= About this task =
Give again, unaltered, the lines of the listing below that run from the line having "tan brick E1 level 1 -> none" through the line having "green cone G8".

= Given records =
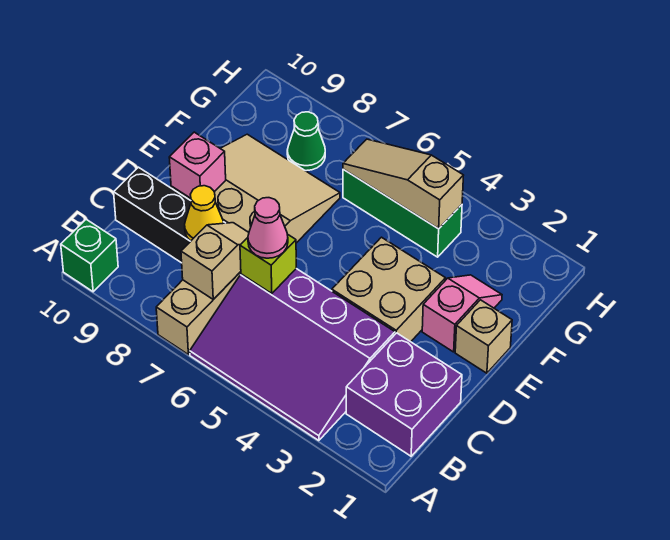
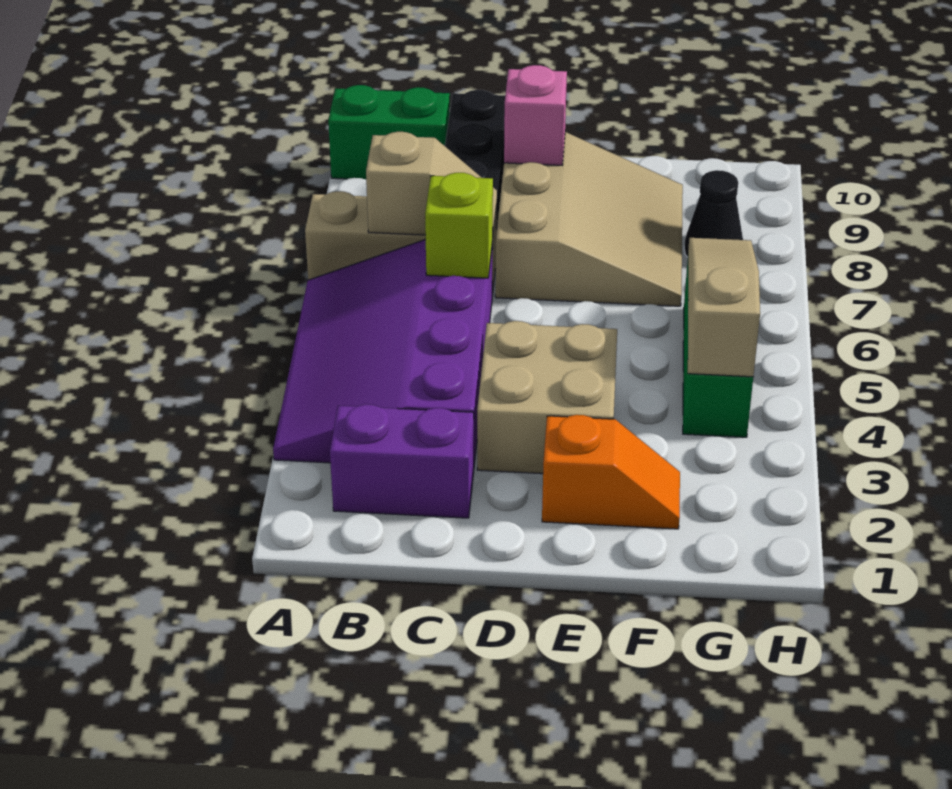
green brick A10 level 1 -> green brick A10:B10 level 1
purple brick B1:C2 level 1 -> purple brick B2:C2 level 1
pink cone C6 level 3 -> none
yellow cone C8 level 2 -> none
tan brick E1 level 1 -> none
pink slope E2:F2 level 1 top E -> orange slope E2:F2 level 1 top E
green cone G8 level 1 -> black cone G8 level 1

--

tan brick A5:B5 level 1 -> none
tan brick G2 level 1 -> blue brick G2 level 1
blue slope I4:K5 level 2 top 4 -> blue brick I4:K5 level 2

= Solved problem =
tan brick E1 level 1 -> none
pink slope E2:F2 level 1 top E -> orange slope E2:F2 level 1 top E
green cone G8 level 1 -> black cone G8 level 1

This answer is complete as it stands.